> [What to do]
The records below are to be restated word for word, with every picture left out.

Recorded data:
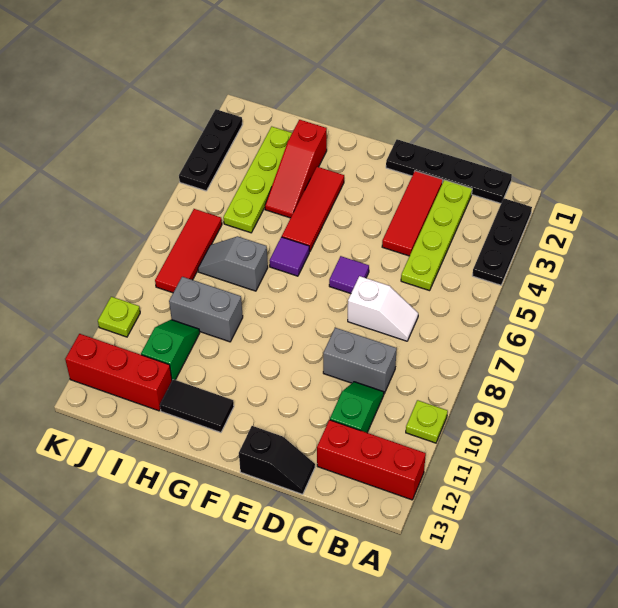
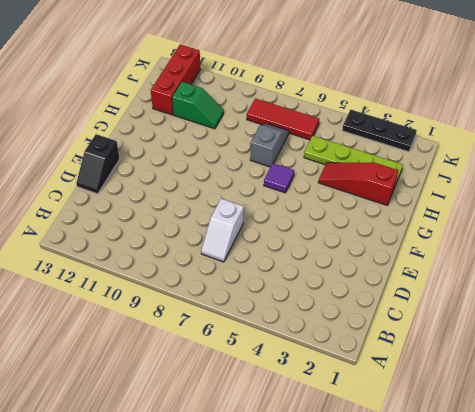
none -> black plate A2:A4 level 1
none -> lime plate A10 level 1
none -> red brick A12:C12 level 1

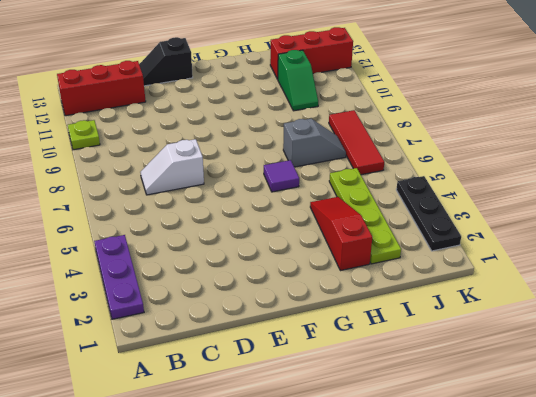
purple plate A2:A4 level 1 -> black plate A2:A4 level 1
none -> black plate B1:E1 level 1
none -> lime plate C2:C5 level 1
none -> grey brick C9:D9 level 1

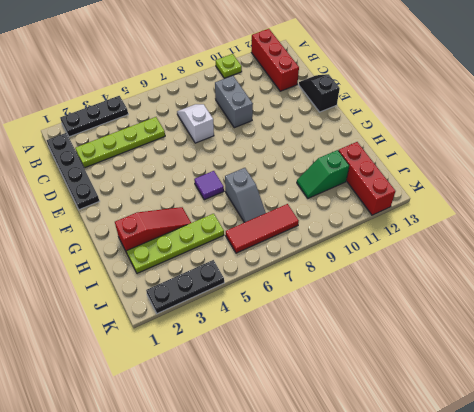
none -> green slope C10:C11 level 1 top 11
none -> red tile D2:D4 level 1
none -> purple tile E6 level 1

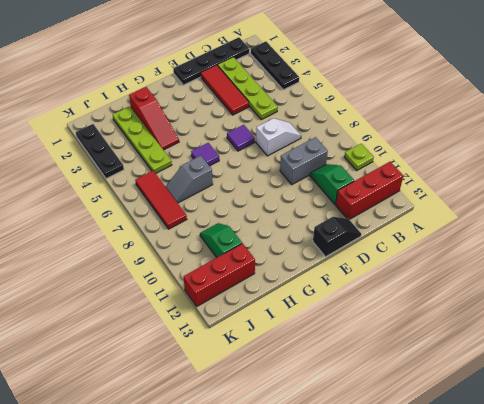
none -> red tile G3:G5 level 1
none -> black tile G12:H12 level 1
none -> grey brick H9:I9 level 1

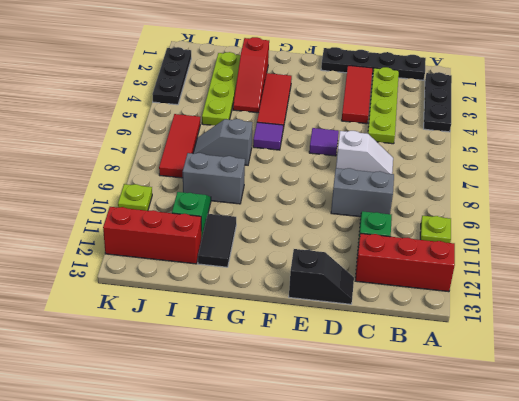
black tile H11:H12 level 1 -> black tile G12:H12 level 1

> [Completed exercise]
none -> black plate A2:A4 level 1
none -> lime plate A10 level 1
none -> red brick A12:C12 level 1

purple plate A2:A4 level 1 -> black plate A2:A4 level 1
none -> black plate B1:E1 level 1
none -> lime plate C2:C5 level 1
none -> grey brick C9:D9 level 1

none -> green slope C10:C11 level 1 top 11
none -> red tile D2:D4 level 1
none -> purple tile E6 level 1

none -> red tile G3:G5 level 1
none -> black tile G12:H12 level 1
none -> grey brick H9:I9 level 1

black tile H11:H12 level 1 -> black tile G12:H12 level 1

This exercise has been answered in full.